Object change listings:
↓

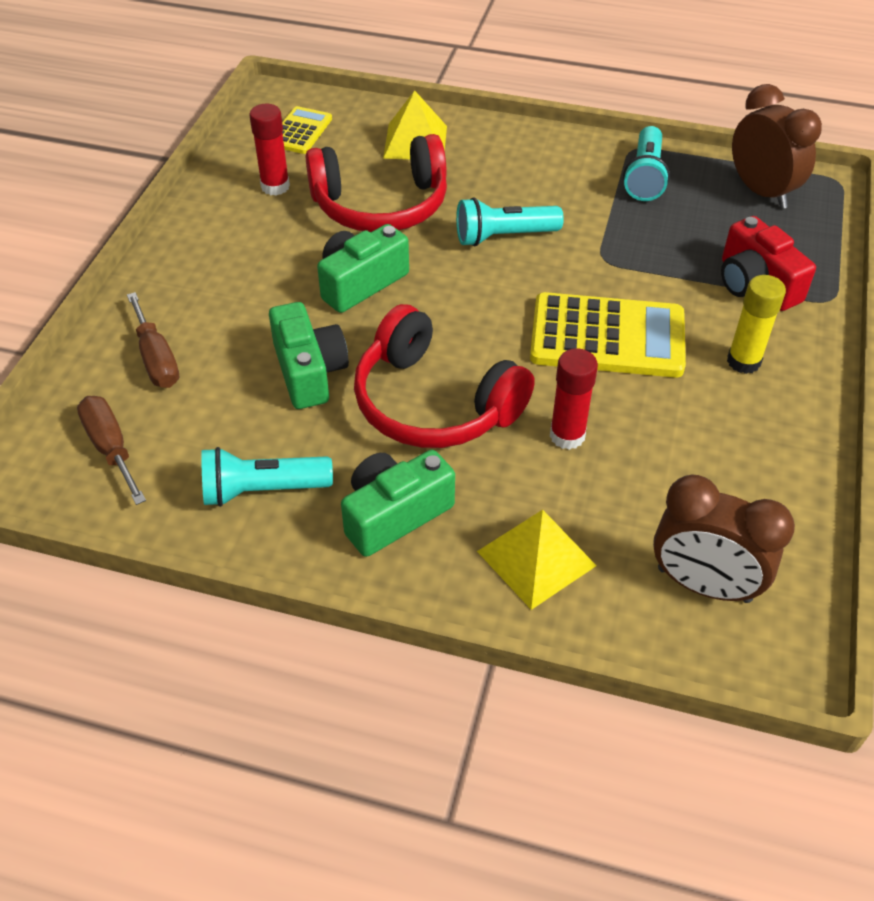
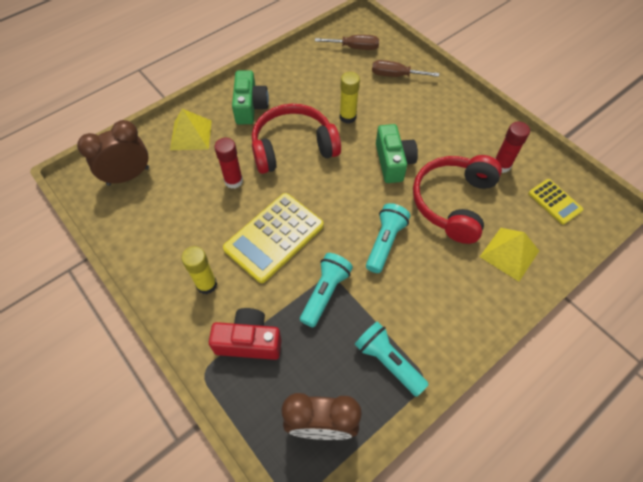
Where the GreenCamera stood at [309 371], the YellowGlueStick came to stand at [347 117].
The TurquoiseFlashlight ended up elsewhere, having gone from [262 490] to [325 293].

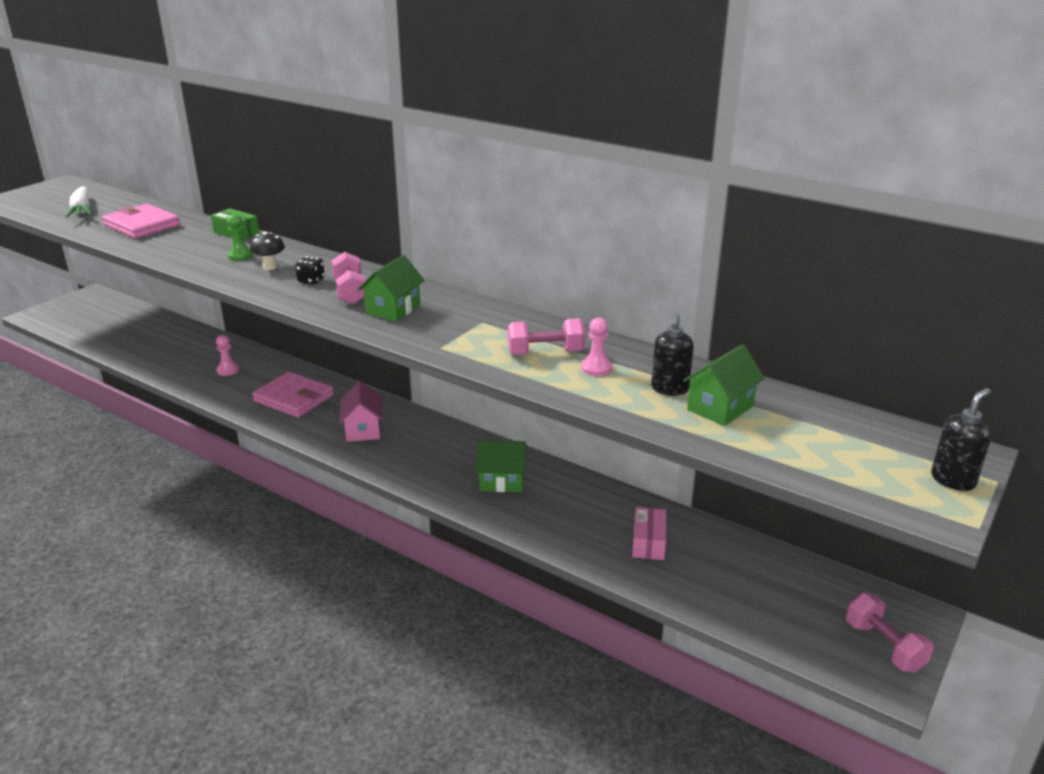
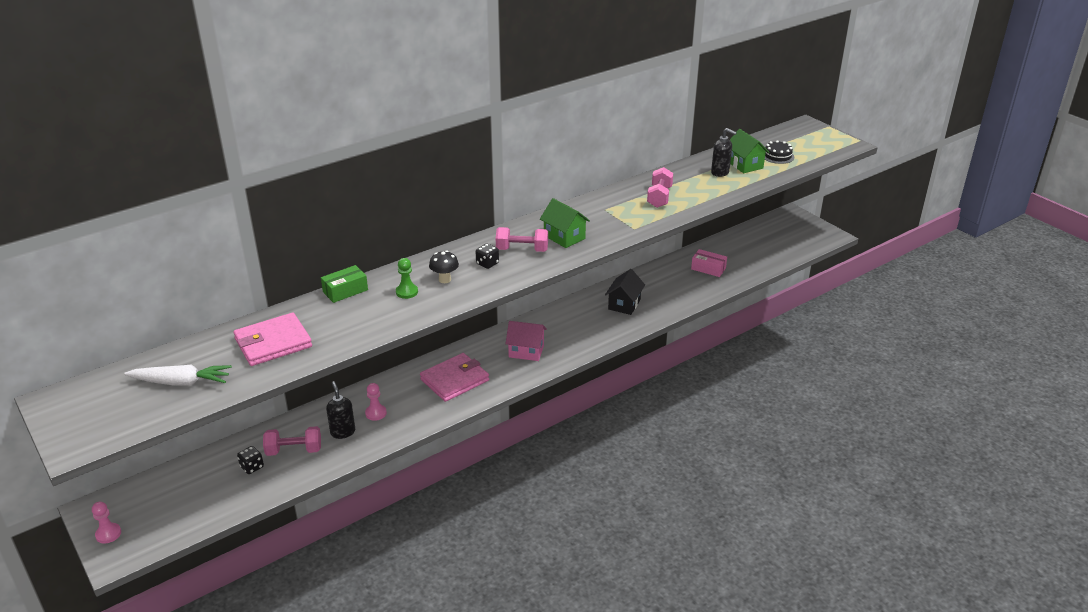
The PinkPawn ended up elsewhere, having gone from [596 368] to [108 534].
The BlackSoapDispenser ended up elsewhere, having gone from [953 480] to [343 432].
What was the GreenHouse at [502 481] turned into the BlackHouse at [624 304].
The PinkDumbbell ended up elsewhere, having gone from [884 646] to [294 450].
The second view gained the BlackCake at [778 156].
The second view gained the BlackDice at [252 467].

↑

*TASK DESCRIPTION*: Copy out every line of the data exactly, leaving the images behind.

*RESPONSE TO THE TASK*:
Where the GreenCamera stood at [309 371], the YellowGlueStick came to stand at [347 117].
The TurquoiseFlashlight ended up elsewhere, having gone from [262 490] to [325 293].

The PinkPawn ended up elsewhere, having gone from [596 368] to [108 534].
The BlackSoapDispenser ended up elsewhere, having gone from [953 480] to [343 432].
What was the GreenHouse at [502 481] turned into the BlackHouse at [624 304].
The PinkDumbbell ended up elsewhere, having gone from [884 646] to [294 450].
The second view gained the BlackCake at [778 156].
The second view gained the BlackDice at [252 467].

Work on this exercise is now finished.